◆ **Available records**:
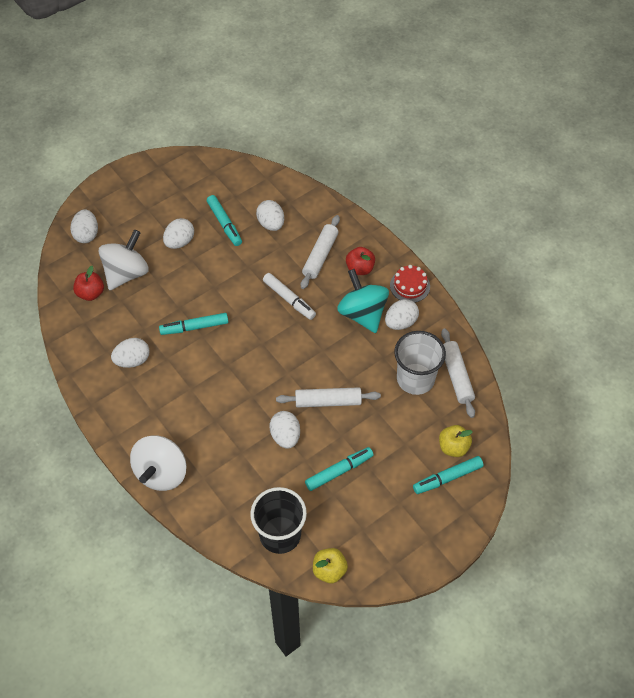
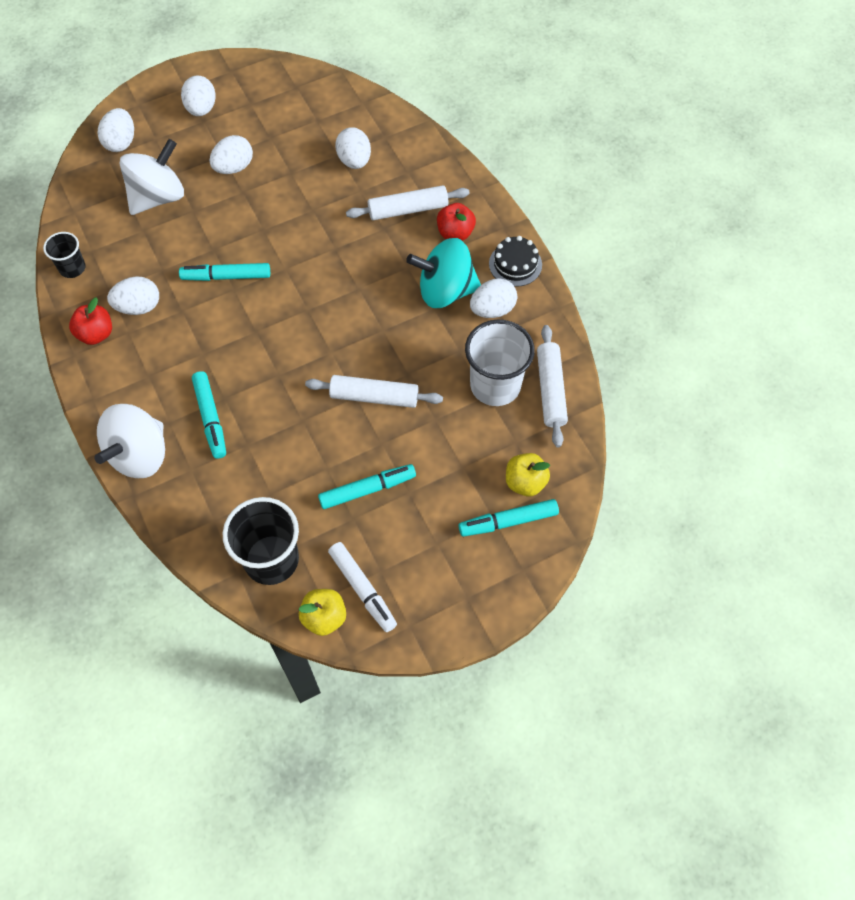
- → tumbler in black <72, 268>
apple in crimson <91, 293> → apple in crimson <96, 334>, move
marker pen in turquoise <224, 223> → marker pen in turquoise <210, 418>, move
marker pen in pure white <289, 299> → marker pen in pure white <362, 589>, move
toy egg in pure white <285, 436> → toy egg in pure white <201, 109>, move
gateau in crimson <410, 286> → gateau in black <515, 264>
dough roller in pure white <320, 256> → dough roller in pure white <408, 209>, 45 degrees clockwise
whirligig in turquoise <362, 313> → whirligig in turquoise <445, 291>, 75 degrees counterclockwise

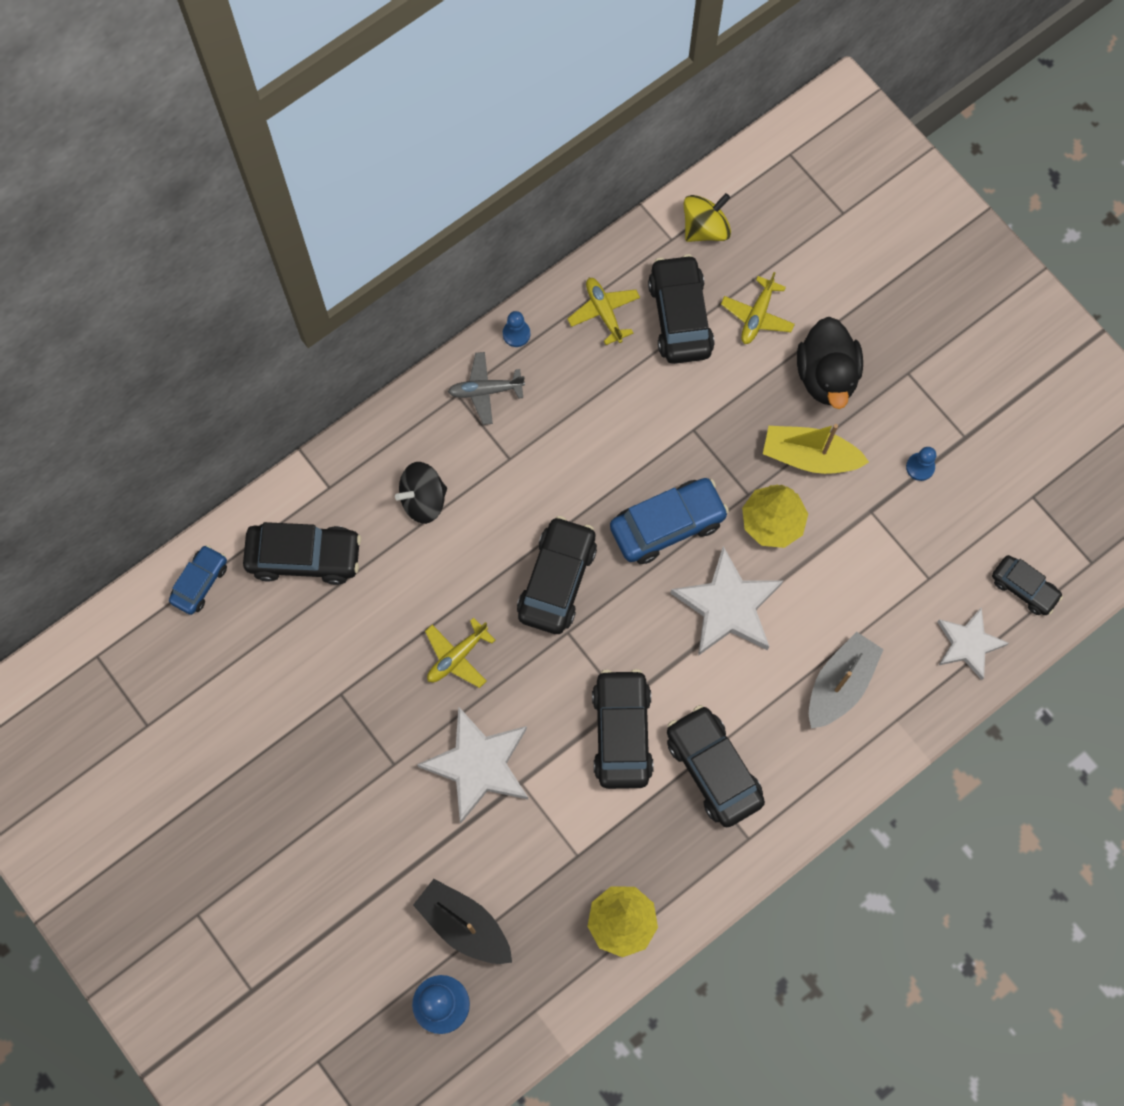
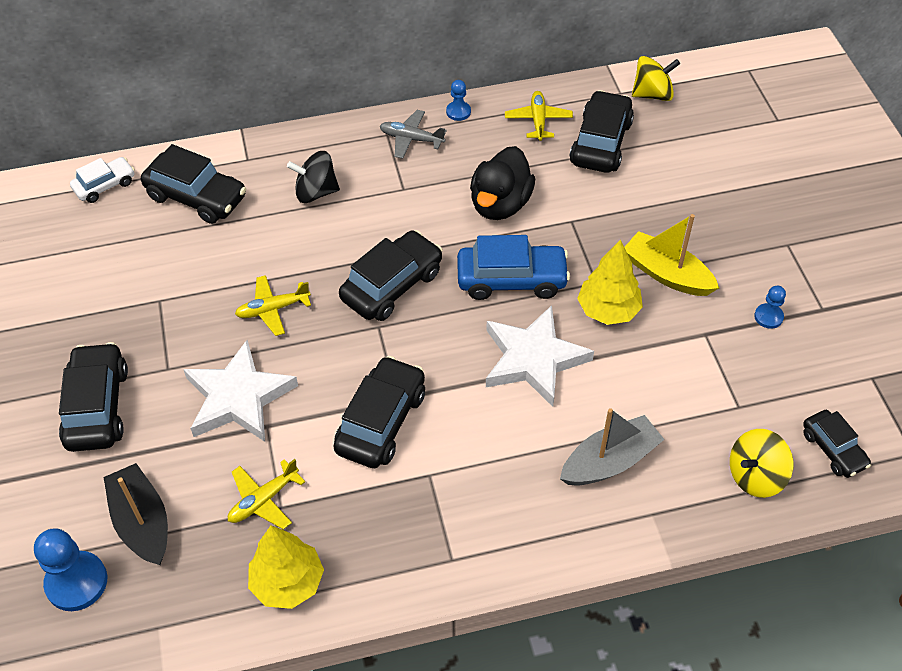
car in black <713, 769> → car in black <97, 407>, move
aeroplane in golden <757, 316> → aeroplane in golden <263, 500>, move
rubber duck in black <826, 375> → rubber duck in black <500, 204>, move
star shape in pure white <968, 644> → whirligig in golden <755, 476>
car in royal blue <200, 583> → car in pure white <105, 185>

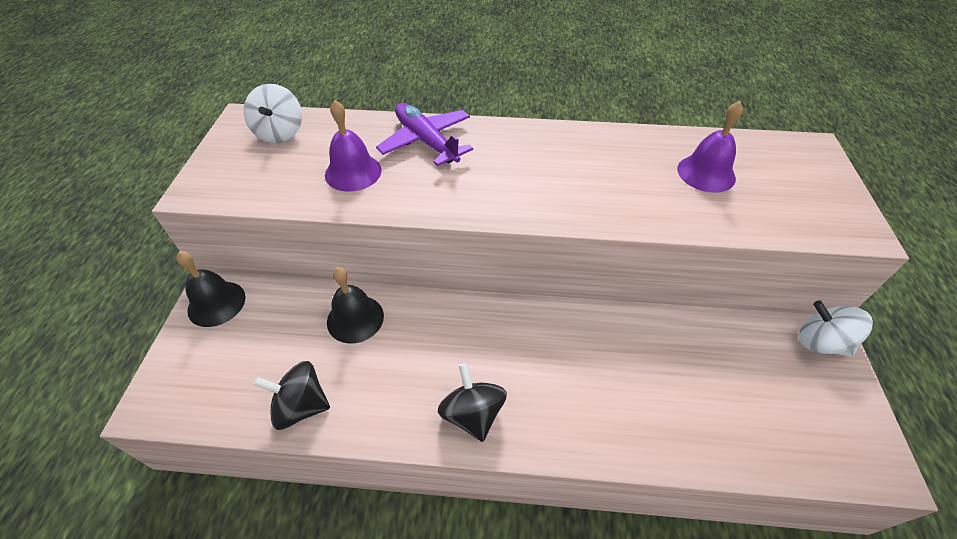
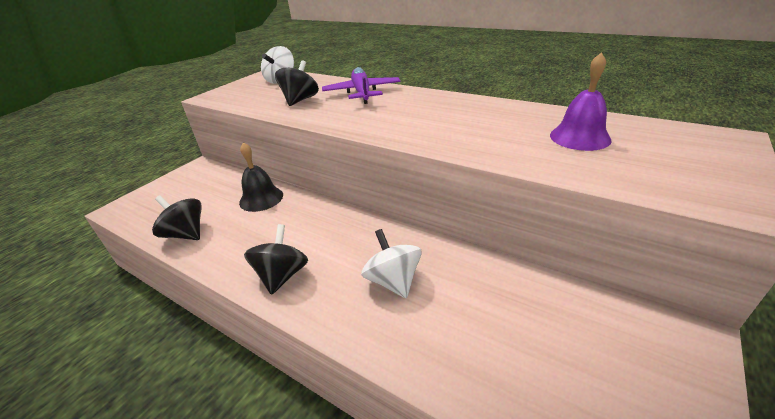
hand bell in black <216, 303> → -
whirligig in pure white <820, 342> → whirligig in pure white <393, 281>, move
hand bell in violet <353, 172> → whirligig in black <300, 100>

◆ **Required work**: Go back to the entries above and restate word for word every line from the first through the one that contains "dough roller in pure white <320, 256>", leaving the pictures behind.

◆ **Expected answer**:
- → tumbler in black <72, 268>
apple in crimson <91, 293> → apple in crimson <96, 334>, move
marker pen in turquoise <224, 223> → marker pen in turquoise <210, 418>, move
marker pen in pure white <289, 299> → marker pen in pure white <362, 589>, move
toy egg in pure white <285, 436> → toy egg in pure white <201, 109>, move
gateau in crimson <410, 286> → gateau in black <515, 264>
dough roller in pure white <320, 256> → dough roller in pure white <408, 209>, 45 degrees clockwise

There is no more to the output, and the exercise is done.